Work to be completed: Write out the lines starting with the one that contains "Question: Visually, is" and running through the last line, both included, word for word.

Start of Data rows

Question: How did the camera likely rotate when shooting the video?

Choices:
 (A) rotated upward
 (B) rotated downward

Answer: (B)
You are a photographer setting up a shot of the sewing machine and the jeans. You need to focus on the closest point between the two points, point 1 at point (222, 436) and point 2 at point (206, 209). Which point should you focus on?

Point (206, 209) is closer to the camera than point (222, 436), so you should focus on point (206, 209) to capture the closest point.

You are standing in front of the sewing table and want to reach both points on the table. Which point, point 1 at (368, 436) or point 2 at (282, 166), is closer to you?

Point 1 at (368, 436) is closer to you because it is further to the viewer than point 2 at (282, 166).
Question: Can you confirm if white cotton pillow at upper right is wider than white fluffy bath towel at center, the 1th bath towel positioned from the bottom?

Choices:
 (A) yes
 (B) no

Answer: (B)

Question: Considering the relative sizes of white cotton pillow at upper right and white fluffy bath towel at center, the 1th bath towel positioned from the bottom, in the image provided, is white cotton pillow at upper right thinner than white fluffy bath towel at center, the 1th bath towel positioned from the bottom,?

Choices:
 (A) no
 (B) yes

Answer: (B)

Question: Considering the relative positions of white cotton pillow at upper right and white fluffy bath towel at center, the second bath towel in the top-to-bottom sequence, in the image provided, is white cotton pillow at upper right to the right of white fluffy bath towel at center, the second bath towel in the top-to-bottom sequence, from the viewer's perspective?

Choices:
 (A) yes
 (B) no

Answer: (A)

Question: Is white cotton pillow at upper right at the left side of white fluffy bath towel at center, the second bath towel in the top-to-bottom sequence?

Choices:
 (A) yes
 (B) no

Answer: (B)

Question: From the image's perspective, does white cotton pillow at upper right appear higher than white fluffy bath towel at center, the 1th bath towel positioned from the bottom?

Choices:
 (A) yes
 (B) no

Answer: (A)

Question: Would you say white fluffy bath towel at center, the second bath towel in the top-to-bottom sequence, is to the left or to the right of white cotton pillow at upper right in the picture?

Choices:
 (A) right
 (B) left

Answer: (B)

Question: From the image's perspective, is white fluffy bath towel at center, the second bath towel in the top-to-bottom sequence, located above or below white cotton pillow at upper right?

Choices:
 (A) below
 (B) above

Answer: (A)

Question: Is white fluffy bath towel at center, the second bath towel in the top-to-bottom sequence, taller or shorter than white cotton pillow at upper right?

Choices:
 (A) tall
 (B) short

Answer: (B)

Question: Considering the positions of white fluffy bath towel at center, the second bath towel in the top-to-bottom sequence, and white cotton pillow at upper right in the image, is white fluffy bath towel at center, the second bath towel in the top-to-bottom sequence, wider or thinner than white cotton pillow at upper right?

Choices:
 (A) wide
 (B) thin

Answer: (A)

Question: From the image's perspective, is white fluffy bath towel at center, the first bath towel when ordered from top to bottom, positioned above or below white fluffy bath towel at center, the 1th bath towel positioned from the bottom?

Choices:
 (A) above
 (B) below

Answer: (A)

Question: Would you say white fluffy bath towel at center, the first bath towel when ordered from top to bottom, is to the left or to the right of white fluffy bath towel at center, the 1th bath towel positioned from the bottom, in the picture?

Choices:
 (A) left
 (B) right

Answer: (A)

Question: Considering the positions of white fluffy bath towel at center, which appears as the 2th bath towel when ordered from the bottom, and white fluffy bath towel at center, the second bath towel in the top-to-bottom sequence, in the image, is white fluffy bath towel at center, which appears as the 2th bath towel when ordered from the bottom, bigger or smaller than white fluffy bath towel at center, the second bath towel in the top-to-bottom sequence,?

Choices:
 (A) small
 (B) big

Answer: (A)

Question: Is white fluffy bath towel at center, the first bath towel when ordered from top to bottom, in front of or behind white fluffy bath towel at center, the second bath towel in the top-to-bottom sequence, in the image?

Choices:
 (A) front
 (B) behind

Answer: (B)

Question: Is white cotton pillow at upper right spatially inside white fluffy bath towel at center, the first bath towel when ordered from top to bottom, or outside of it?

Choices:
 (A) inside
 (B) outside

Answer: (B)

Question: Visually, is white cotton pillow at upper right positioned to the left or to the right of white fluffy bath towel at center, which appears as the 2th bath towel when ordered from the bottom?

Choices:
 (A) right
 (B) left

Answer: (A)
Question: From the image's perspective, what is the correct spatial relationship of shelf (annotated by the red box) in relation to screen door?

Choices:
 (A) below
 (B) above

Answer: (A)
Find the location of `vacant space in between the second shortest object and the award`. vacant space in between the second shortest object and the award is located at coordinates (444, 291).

End of Data rows

Response:
Question: Visually, is white cotton pillow at upper right positioned to the left or to the right of white fluffy bath towel at center, which appears as the 2th bath towel when ordered from the bottom?

Choices:
 (A) right
 (B) left

Answer: (A)
Question: From the image's perspective, what is the correct spatial relationship of shelf (annotated by the red box) in relation to screen door?

Choices:
 (A) below
 (B) above

Answer: (A)
Find the location of `vacant space in between the second shortest object and the award`. vacant space in between the second shortest object and the award is located at coordinates (444, 291).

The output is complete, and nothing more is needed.